> PROBLEM DESCRIPTION: In the listing below, the answer starts at the line that has "orange brick A8:D8" and stops after the line that has "brown brick C11:E11"; please repeat that part exactly and nothing more.
[EXERCISE DATA]
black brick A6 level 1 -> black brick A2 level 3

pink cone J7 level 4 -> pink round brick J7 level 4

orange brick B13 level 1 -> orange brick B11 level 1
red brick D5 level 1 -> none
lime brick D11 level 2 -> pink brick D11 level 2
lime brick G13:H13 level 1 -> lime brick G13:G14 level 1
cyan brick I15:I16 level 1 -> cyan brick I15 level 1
[/EXERCISE DATA]
[EXERCISE DATA]
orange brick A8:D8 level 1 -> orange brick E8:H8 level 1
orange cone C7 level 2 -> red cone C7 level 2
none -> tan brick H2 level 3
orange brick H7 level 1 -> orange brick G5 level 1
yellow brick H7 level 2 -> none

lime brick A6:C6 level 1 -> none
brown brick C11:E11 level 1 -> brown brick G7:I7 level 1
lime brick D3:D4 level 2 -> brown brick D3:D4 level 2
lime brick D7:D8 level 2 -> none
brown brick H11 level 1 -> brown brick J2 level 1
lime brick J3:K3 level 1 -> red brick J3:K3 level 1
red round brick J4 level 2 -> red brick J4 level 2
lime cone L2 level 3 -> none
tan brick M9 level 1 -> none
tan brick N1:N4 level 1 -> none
[/EXERCISE DATA]
[EXERCISE DATA]
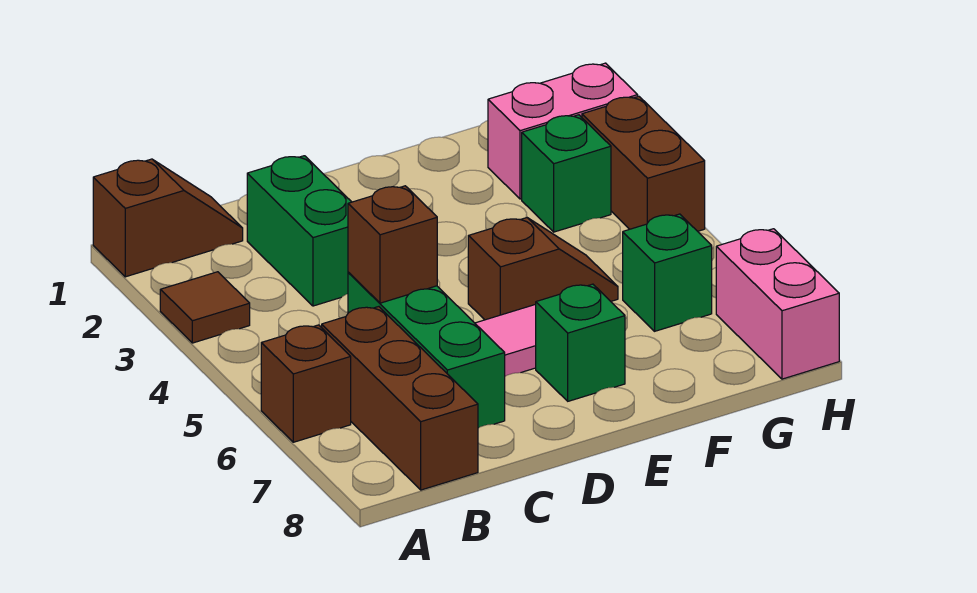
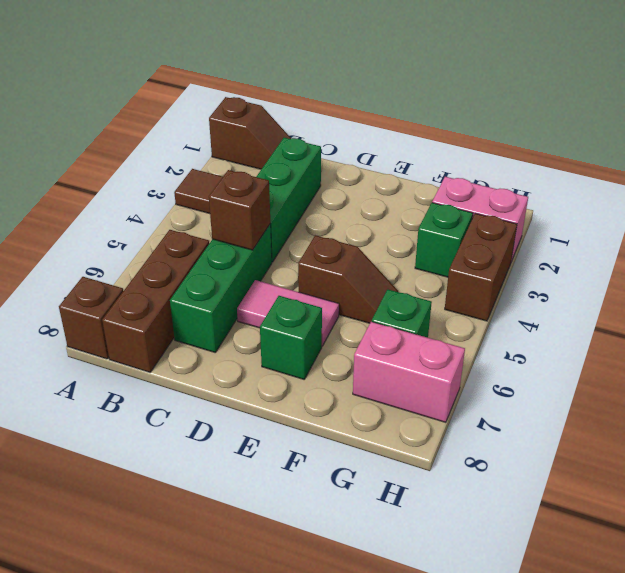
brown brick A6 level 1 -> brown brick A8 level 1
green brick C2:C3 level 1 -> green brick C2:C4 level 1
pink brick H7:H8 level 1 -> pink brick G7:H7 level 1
[/EXERCISE DATA]
> SOLUTION:
orange brick A8:D8 level 1 -> orange brick E8:H8 level 1
orange cone C7 level 2 -> red cone C7 level 2
none -> tan brick H2 level 3
orange brick H7 level 1 -> orange brick G5 level 1
yellow brick H7 level 2 -> none

lime brick A6:C6 level 1 -> none
brown brick C11:E11 level 1 -> brown brick G7:I7 level 1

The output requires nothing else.